Exercise aim: When the line containing "pink_tegokibu 268 392" is found in the data below, copy it and each line after it through the line containing "orange_kimafuli 394 300", exactly and with no others.

··· Records shown ···

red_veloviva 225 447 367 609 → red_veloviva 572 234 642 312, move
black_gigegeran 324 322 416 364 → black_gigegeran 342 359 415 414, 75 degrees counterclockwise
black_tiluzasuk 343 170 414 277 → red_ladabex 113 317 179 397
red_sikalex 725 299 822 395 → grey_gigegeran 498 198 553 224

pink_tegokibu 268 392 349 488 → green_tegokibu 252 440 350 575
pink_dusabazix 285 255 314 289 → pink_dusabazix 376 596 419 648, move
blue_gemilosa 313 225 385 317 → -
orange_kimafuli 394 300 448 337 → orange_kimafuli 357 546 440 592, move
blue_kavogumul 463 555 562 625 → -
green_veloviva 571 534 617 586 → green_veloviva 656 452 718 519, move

···
··· Records shown ···

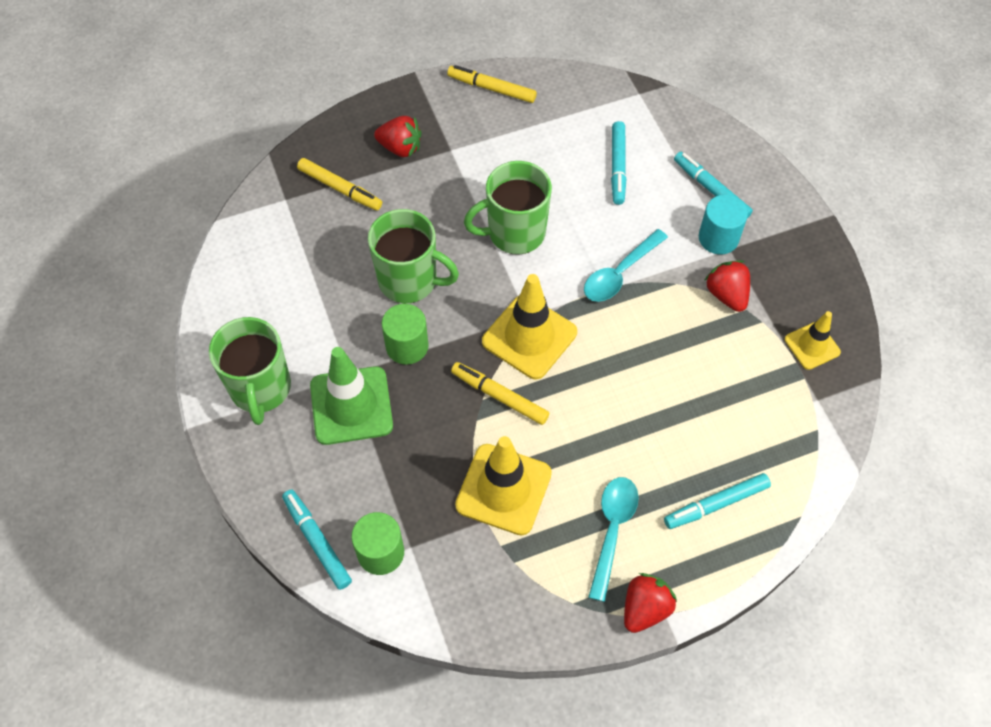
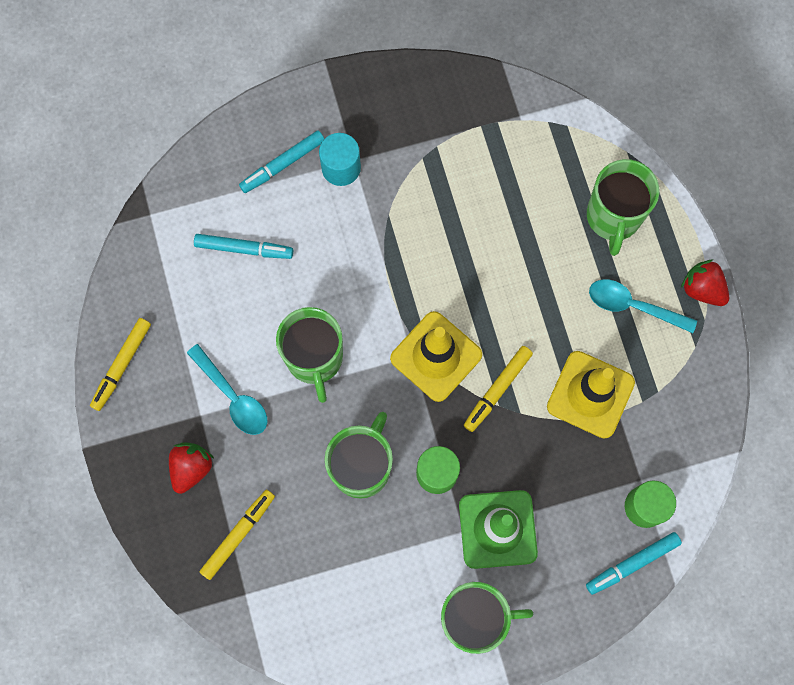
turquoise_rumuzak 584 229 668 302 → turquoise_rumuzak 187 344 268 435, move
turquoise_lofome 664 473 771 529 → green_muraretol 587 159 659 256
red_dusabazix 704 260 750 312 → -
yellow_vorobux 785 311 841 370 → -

···

Expected answer:
pink_tegokibu 268 392 349 488 → green_tegokibu 252 440 350 575
pink_dusabazix 285 255 314 289 → pink_dusabazix 376 596 419 648, move
blue_gemilosa 313 225 385 317 → -
orange_kimafuli 394 300 448 337 → orange_kimafuli 357 546 440 592, move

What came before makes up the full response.